==== Listed entries

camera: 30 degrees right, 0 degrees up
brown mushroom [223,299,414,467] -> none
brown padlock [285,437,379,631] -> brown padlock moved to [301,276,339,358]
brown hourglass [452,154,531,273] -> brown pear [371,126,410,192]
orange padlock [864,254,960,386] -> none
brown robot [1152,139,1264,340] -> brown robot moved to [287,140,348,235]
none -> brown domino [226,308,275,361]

========
==== Listed entries

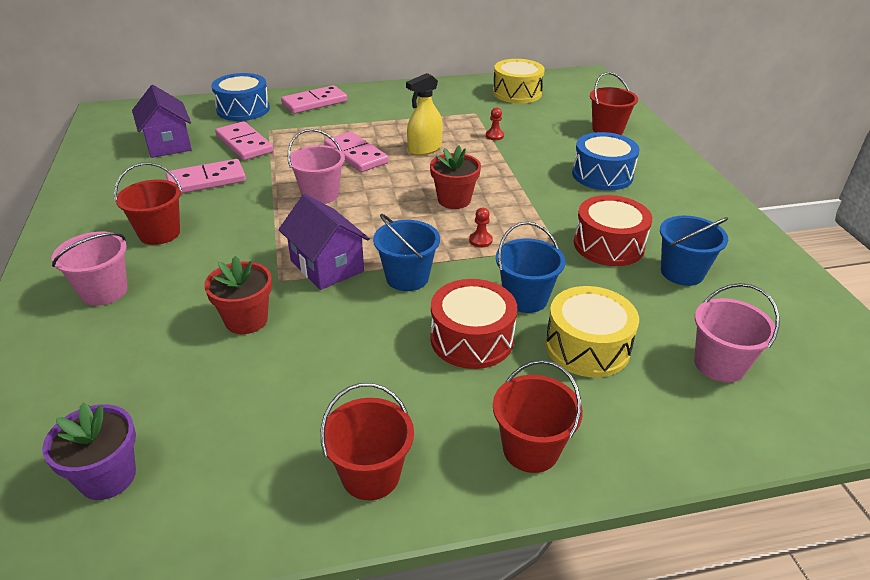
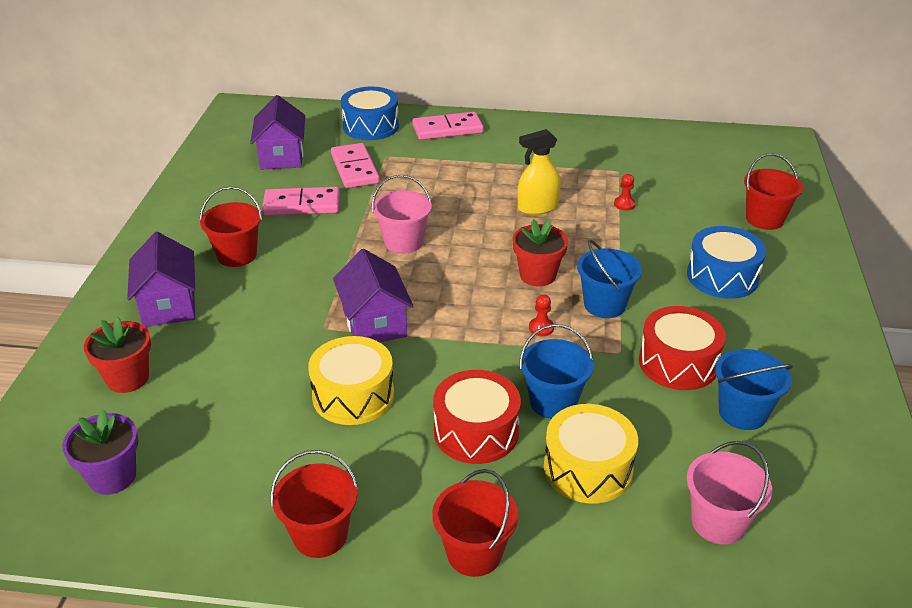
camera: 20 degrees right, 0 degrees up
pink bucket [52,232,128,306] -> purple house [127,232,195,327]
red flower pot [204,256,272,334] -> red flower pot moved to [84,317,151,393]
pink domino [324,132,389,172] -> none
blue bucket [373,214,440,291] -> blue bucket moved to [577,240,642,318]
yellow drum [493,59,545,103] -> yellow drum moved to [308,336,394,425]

========

Activity:
Please, from the material above, copy only the lines from the line with "camera: 30 degrees right, 0 degrees up" up to and including the line with "none -> brown domino [226,308,275,361]", exactly as written.

Expected answer:
camera: 30 degrees right, 0 degrees up
brown mushroom [223,299,414,467] -> none
brown padlock [285,437,379,631] -> brown padlock moved to [301,276,339,358]
brown hourglass [452,154,531,273] -> brown pear [371,126,410,192]
orange padlock [864,254,960,386] -> none
brown robot [1152,139,1264,340] -> brown robot moved to [287,140,348,235]
none -> brown domino [226,308,275,361]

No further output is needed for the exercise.